### TASK OBJECTIVE
The lines to copy are those in the listing that hold the word "white".

### INPUT FOR THIS TASK
● ● ● ● ●

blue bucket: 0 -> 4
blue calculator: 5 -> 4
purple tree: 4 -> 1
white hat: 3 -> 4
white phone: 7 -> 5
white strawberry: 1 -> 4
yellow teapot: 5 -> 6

● ● ● ● ●

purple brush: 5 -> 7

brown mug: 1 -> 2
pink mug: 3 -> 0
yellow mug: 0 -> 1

● ● ● ● ●

### SOLUTION TO THE EXERCISE
white hat: 3 -> 4
white phone: 7 -> 5
white strawberry: 1 -> 4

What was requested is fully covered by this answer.